DATA EXTRACT:

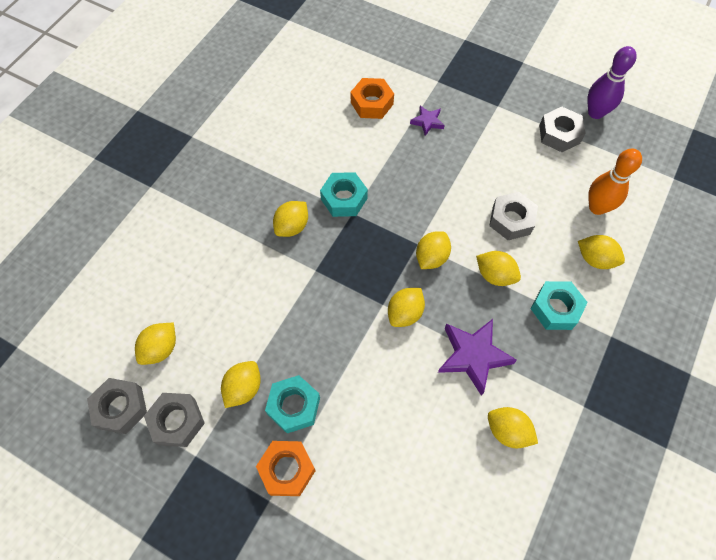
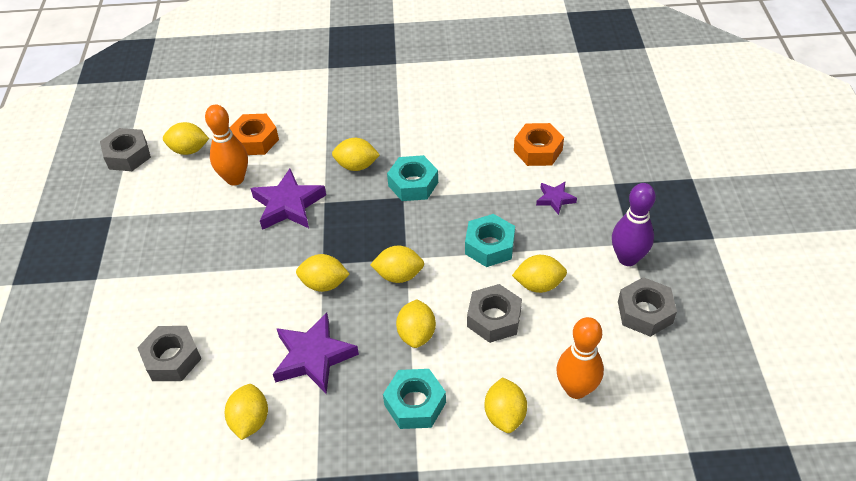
camera: 60 degrees right, 15 degrees down
grey nut [144,393,205,447] -> grey nut moved to [137,326,202,381]
yellow lemon [221,361,261,408] -> yellow lemon moved to [512,255,567,293]
orange nut [256,441,316,496] -> orange nut moved to [229,114,279,155]
turquoise nut [265,375,320,433] -> turquoise nut moved to [465,214,515,267]
purple bowling pin [588,46,637,119] -> purple bowling pin moved to [612,183,656,266]
none -> orange bowling pin [205,105,248,186]
none -> purple star [251,169,326,230]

WHAT THE TASK ASKS:
Each line from the one containing "none -> orange bowling pin [205,105,248,186]" to the final line of the entries above must be returned exactly, and no other line may appear.

TASK RESPONSE:
none -> orange bowling pin [205,105,248,186]
none -> purple star [251,169,326,230]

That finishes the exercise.